Scan the records below and copy every line that contains the string "left".

## [ENTRIES SUPPLIED]
--- START ---

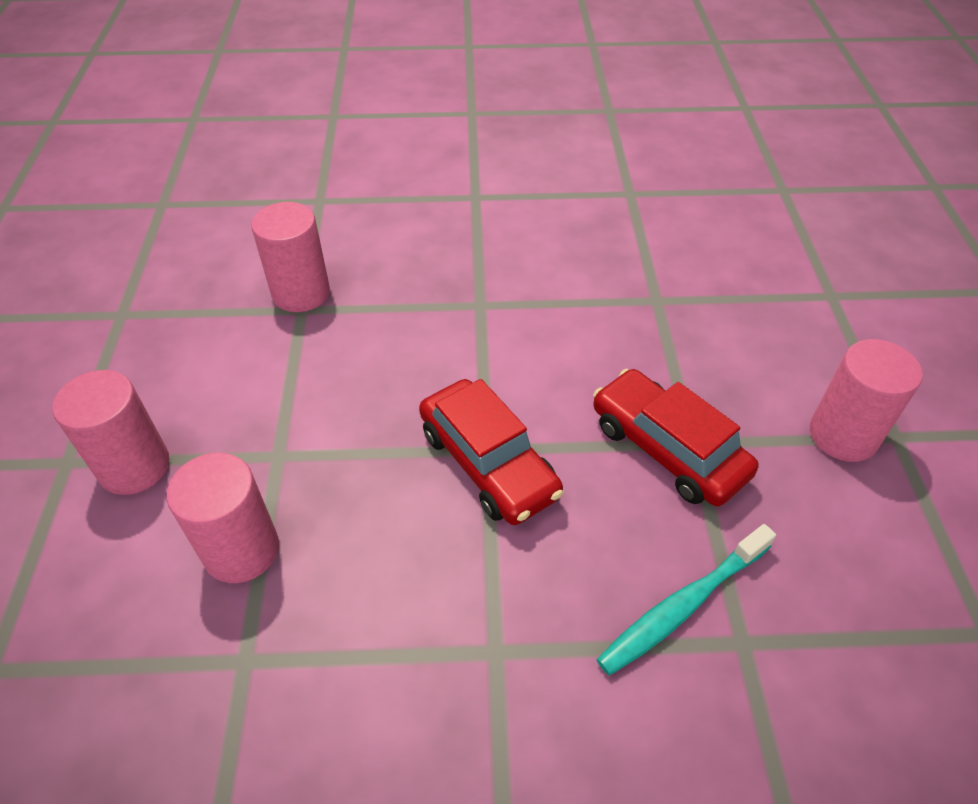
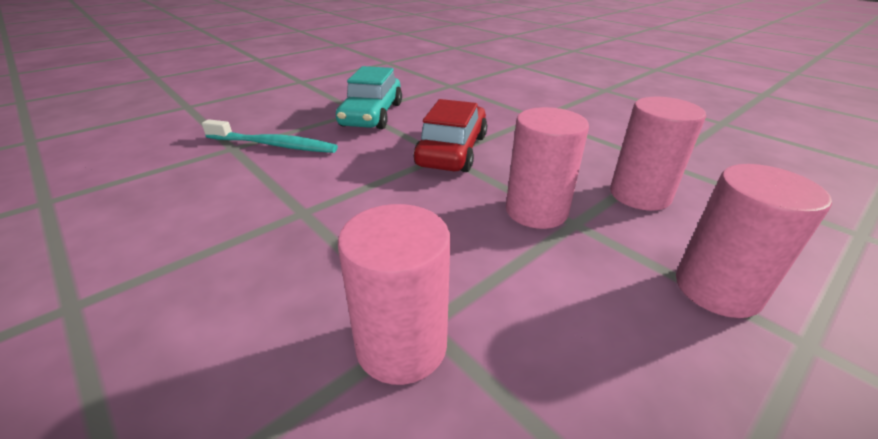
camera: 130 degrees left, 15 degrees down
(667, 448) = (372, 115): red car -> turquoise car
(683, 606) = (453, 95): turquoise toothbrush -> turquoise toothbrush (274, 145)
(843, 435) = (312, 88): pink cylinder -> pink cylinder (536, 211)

--- END ---
--- START ---

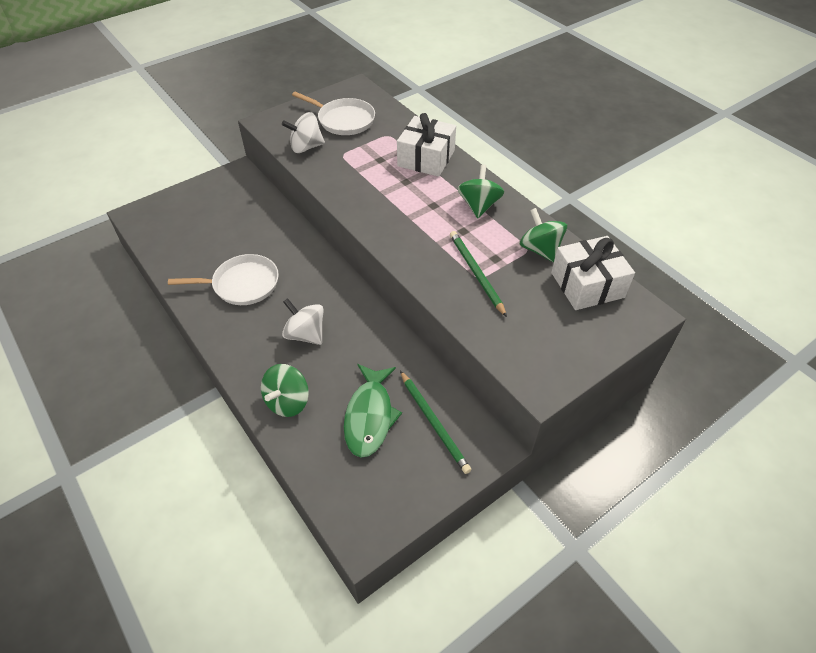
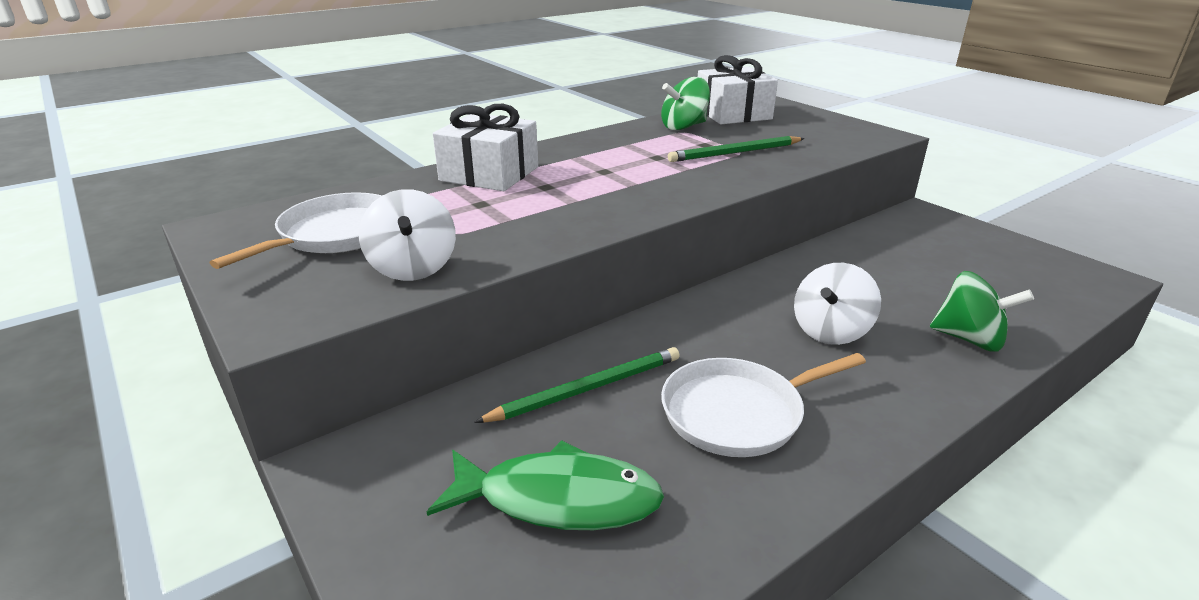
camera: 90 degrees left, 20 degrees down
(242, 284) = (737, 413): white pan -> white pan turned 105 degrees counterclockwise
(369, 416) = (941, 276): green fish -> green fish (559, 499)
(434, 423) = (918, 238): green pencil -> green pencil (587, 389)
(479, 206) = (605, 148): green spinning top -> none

--- END ---

## [FINISHED EXERCISE]
camera: 130 degrees left, 15 degrees down
camera: 90 degrees left, 20 degrees down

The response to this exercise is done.